(Work item):
Search the listing for the word "from" and return each line that contains it.

(Extracted data):
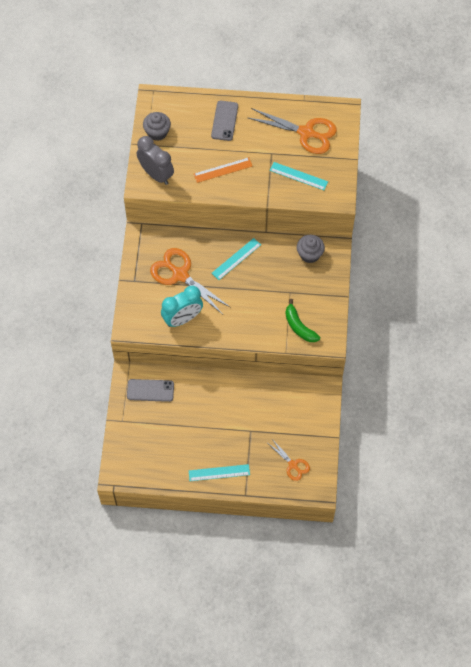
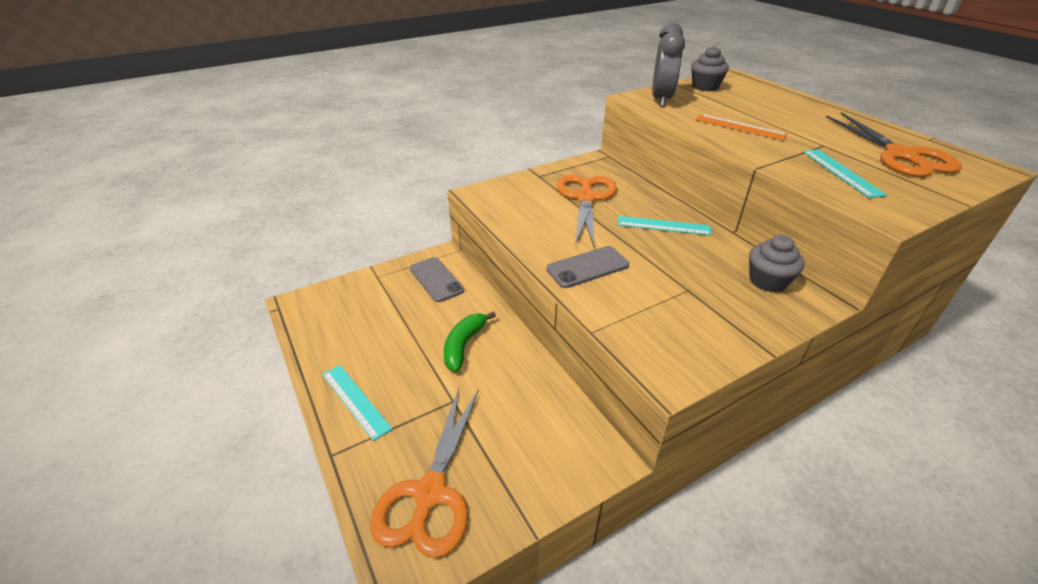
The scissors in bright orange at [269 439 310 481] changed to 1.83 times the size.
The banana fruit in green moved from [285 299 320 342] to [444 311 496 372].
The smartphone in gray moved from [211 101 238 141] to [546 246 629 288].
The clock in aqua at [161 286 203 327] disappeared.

--

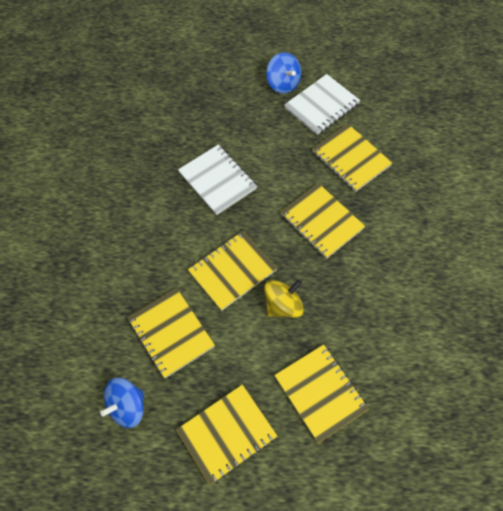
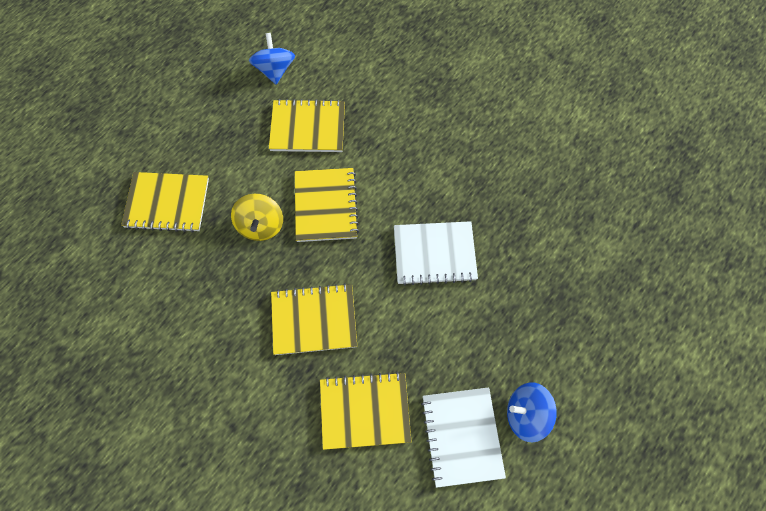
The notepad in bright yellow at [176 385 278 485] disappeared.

(Final answer):
The banana fruit in green moved from [285 299 320 342] to [444 311 496 372].
The smartphone in gray moved from [211 101 238 141] to [546 246 629 288].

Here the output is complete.